• [WHAT YOU SHOULD DO] For this exercise, reproduce each entry below exactly, excluding pictures.

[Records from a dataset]
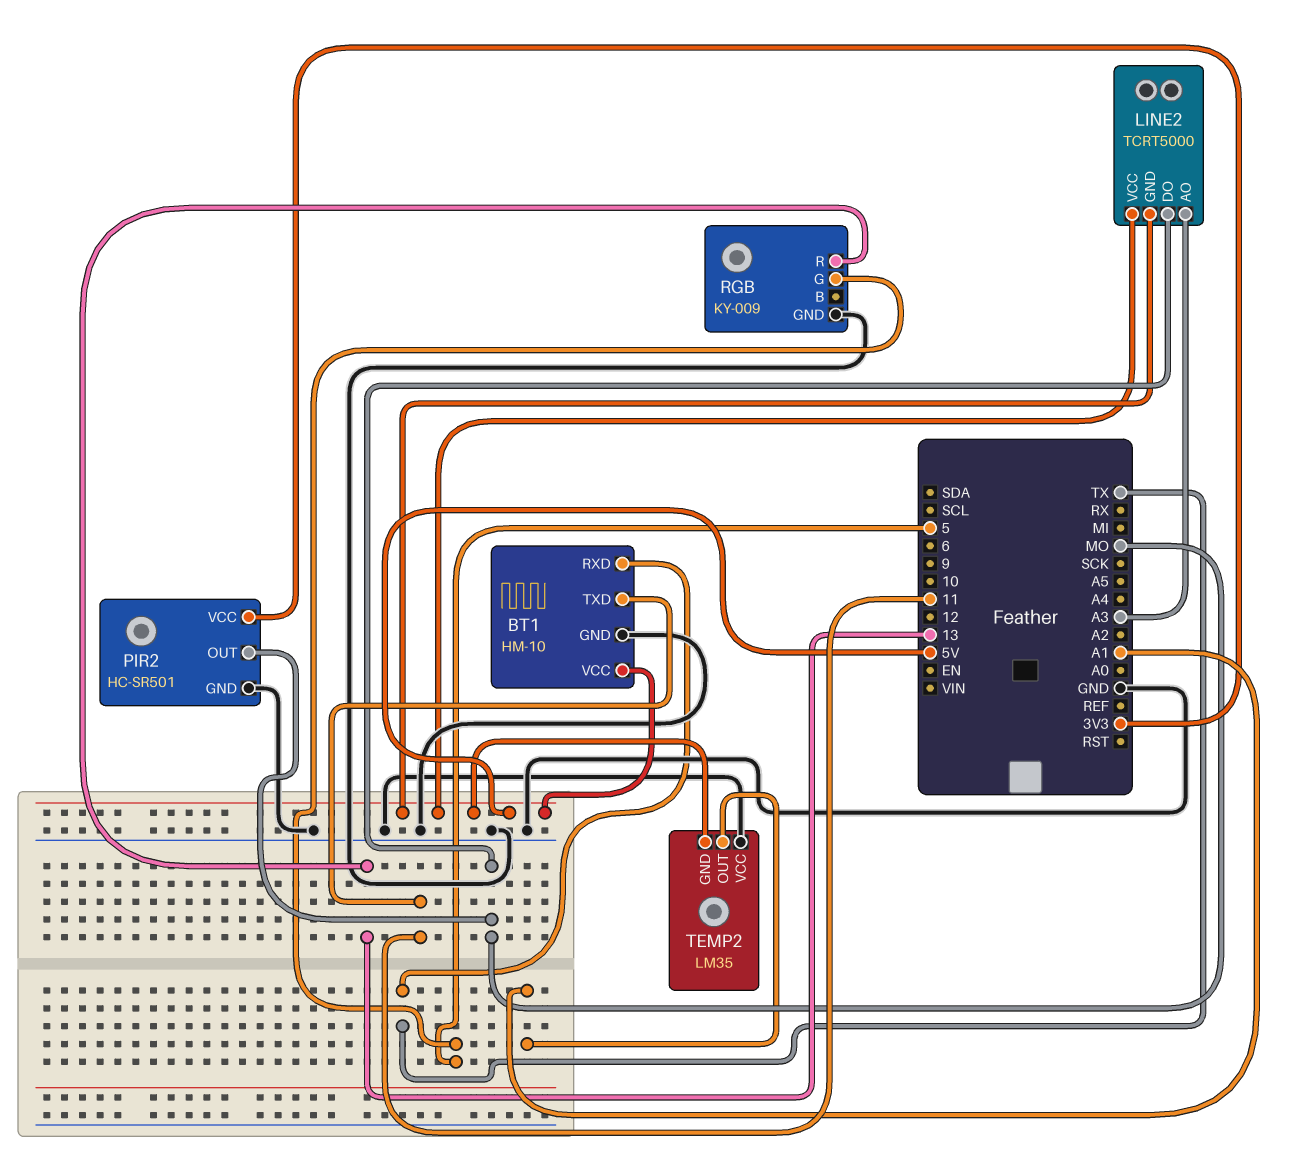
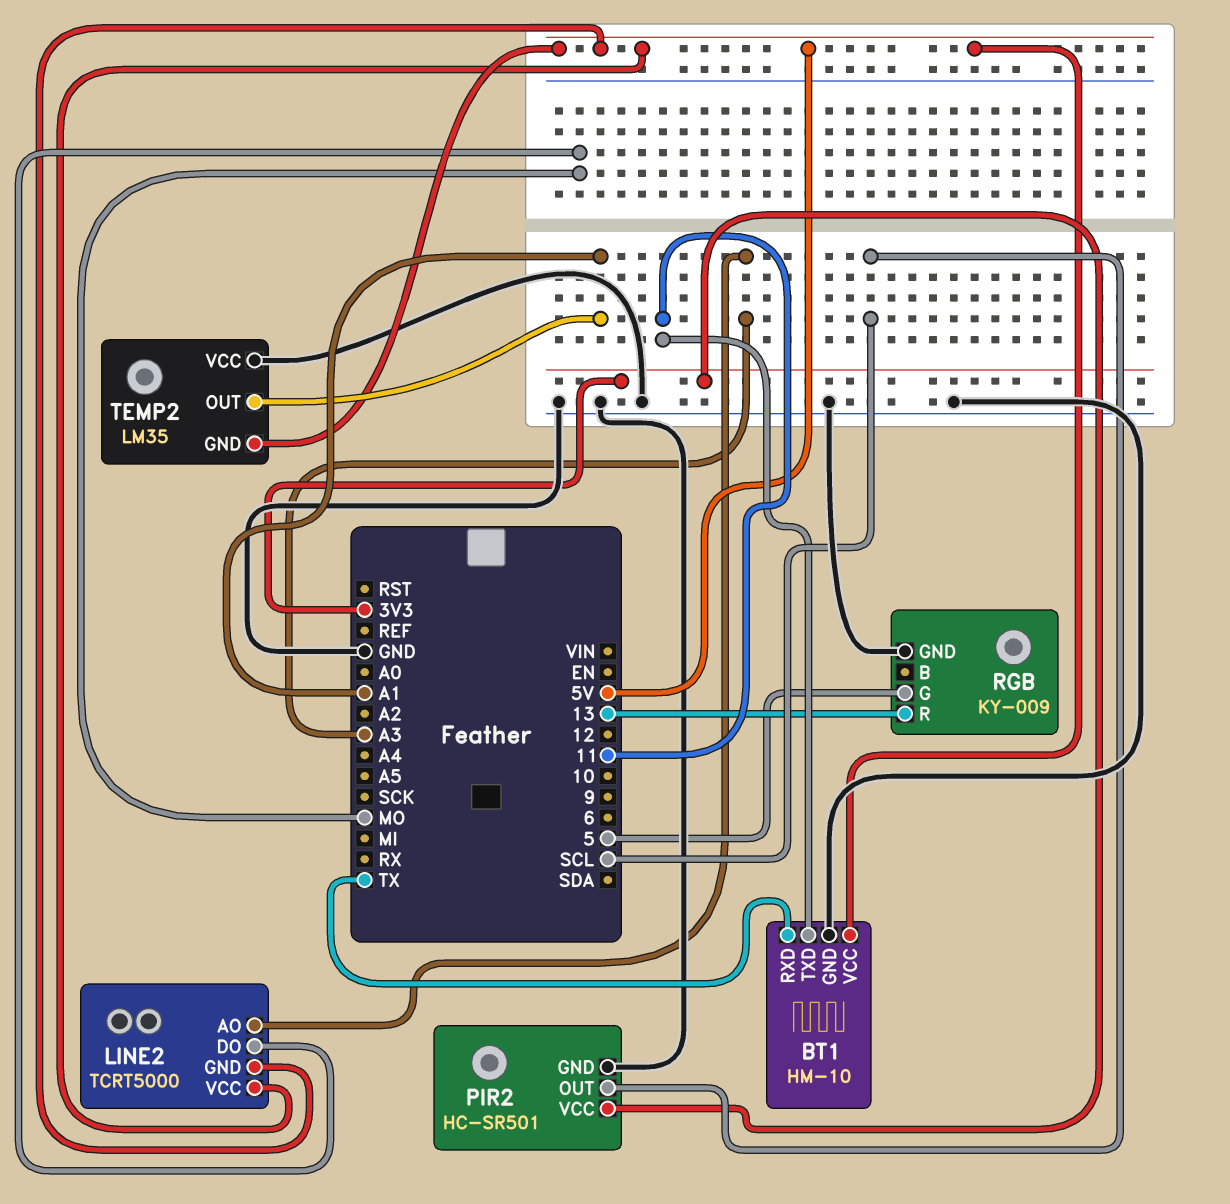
PIR2 pin OUT: MO -> SCL

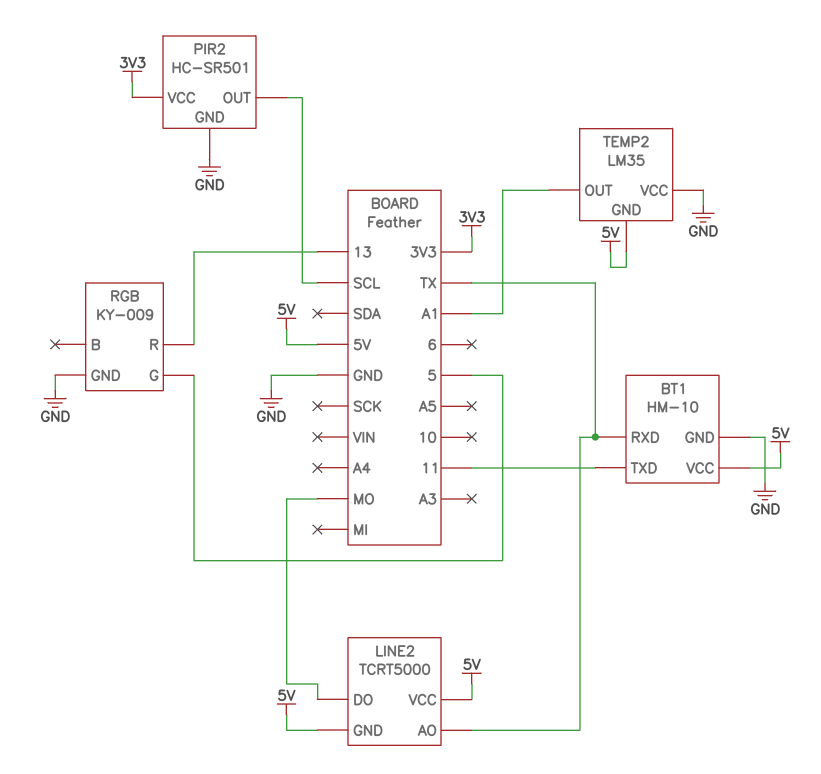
LINE2 pin AO: A3 -> TX

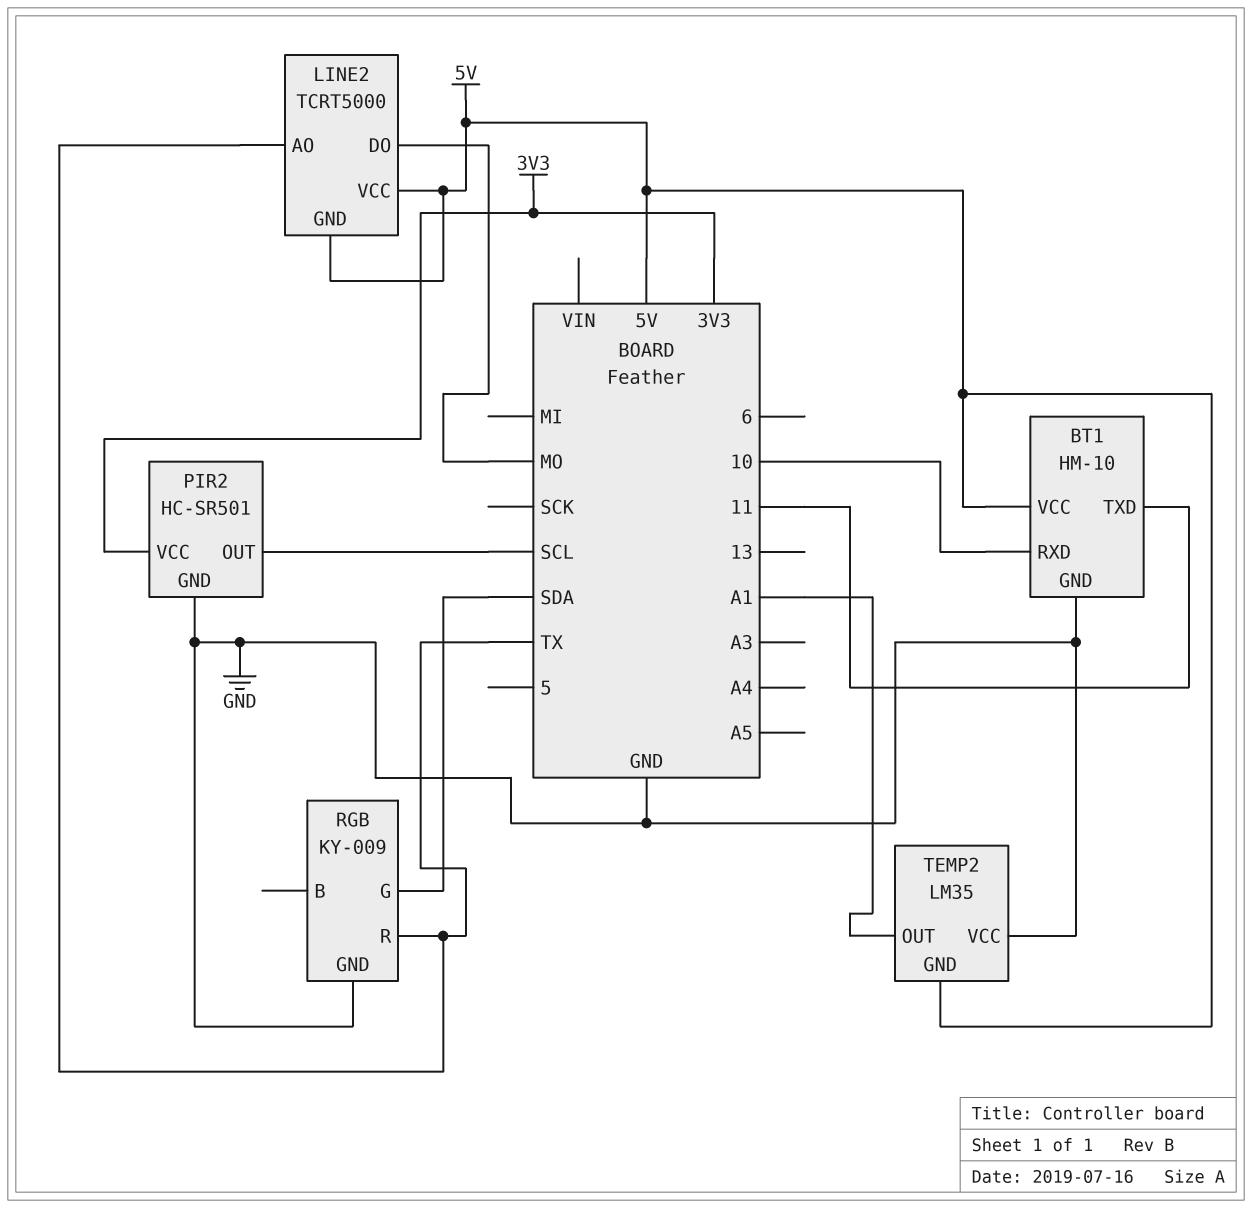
BT1 pin RXD: TX -> 10
RGB pin G: 5 -> SDA
RGB pin R: 13 -> TX

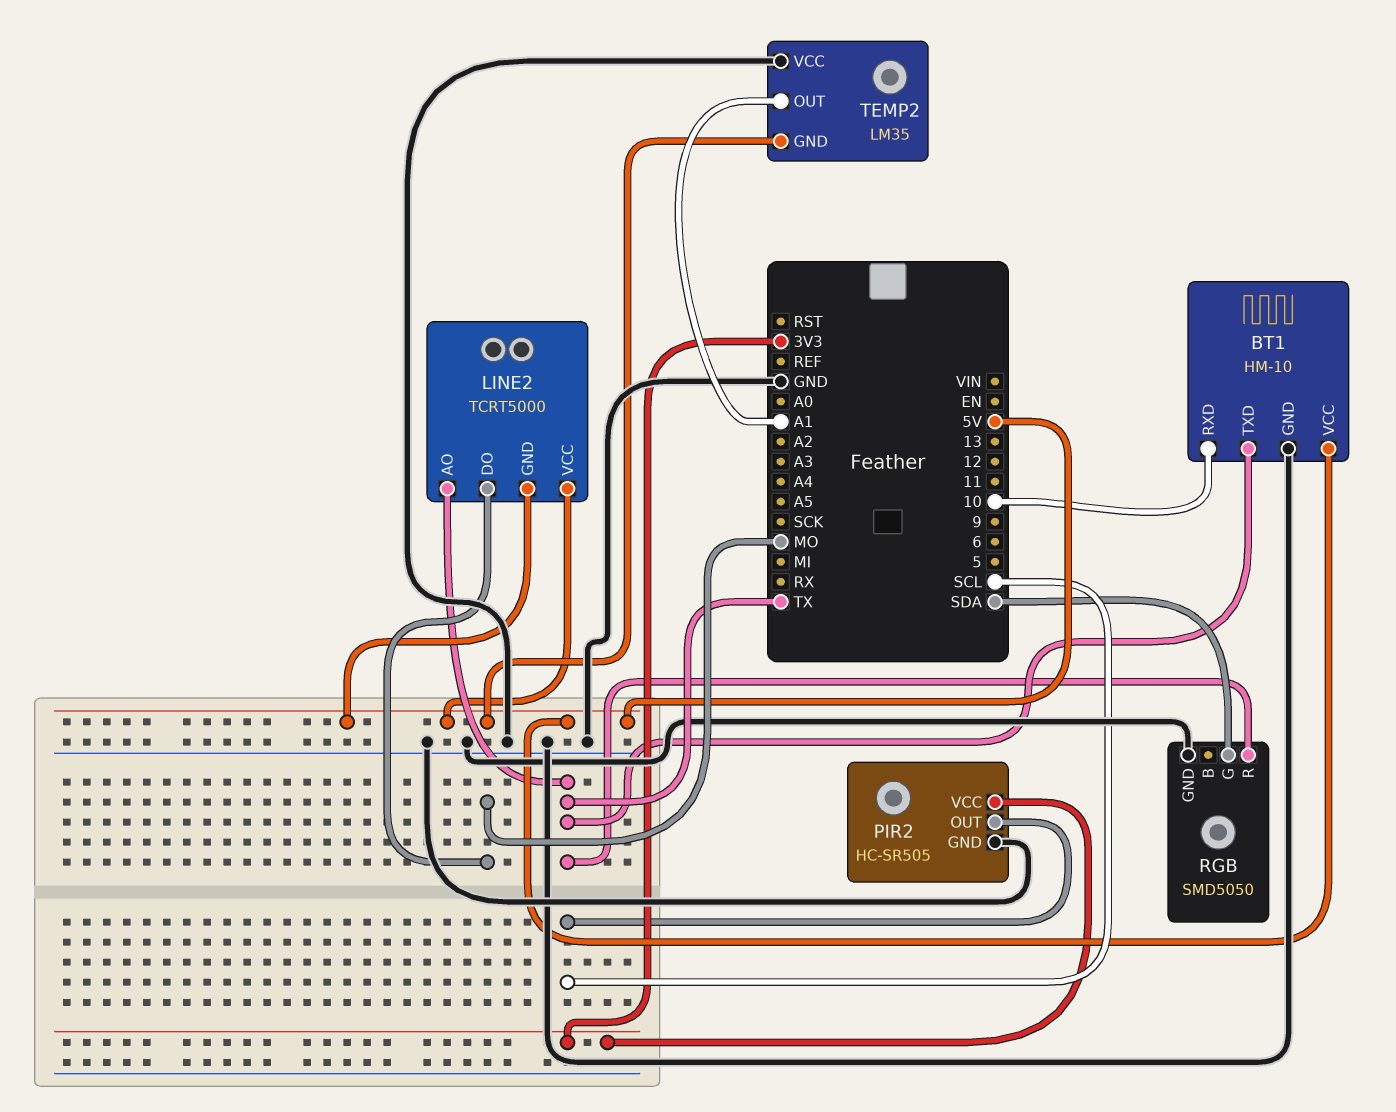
BT1 pin TXD: 11 -> TX
PIR2: HC-SR501 -> HC-SR505
RGB: KY-009 -> SMD5050

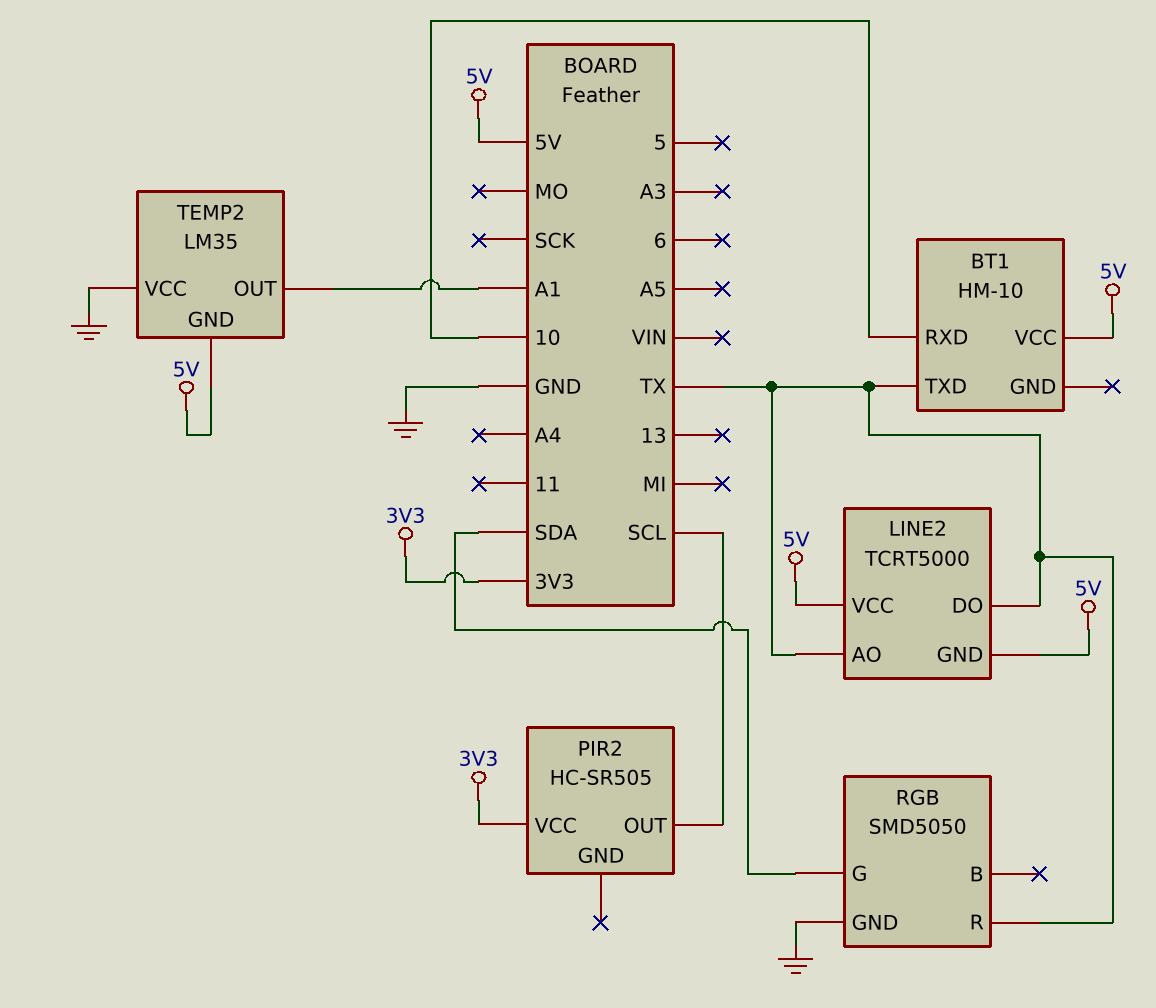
BT1 pin GND: GND -> none
LINE2 pin DO: MO -> TX
PIR2 pin GND: GND -> none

• [EXERCISE RESPONSE]
PIR2 pin OUT: MO -> SCL

LINE2 pin AO: A3 -> TX

BT1 pin RXD: TX -> 10
RGB pin G: 5 -> SDA
RGB pin R: 13 -> TX

BT1 pin TXD: 11 -> TX
PIR2: HC-SR501 -> HC-SR505
RGB: KY-009 -> SMD5050

BT1 pin GND: GND -> none
LINE2 pin DO: MO -> TX
PIR2 pin GND: GND -> none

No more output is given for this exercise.